■ Task item ■
All lines with the word "cross" must be pulled from the entries below.

[Opening Extracted entries section]

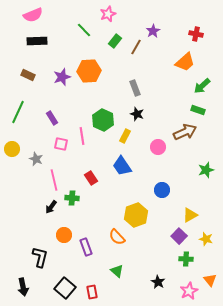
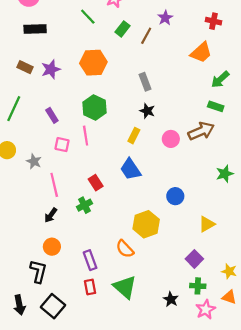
purple star: (62, 77) -> (51, 69), moved
green hexagon: (103, 120) -> (95, 108), moved
pink circle: (158, 147) -> (171, 139), moved
green cross: (72, 198) -> (84, 205), moved, turned -32
orange circle: (64, 235) -> (52, 247), moved
purple square: (179, 236) -> (194, 259), moved
yellow star: (206, 239) -> (229, 271), moved
green cross: (186, 259) -> (198, 286), moved
green triangle: (117, 271) -> (125, 287), size x1.6
orange triangle: (210, 280) -> (229, 297), turned -32
black square: (65, 288) -> (53, 306), moved
red rectangle: (92, 292) -> (90, 287), moved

[Closing Extracted entries section]

■ Answer for this exercise ■
green cross: (72, 198) -> (84, 205), moved, turned -32
green cross: (186, 259) -> (198, 286), moved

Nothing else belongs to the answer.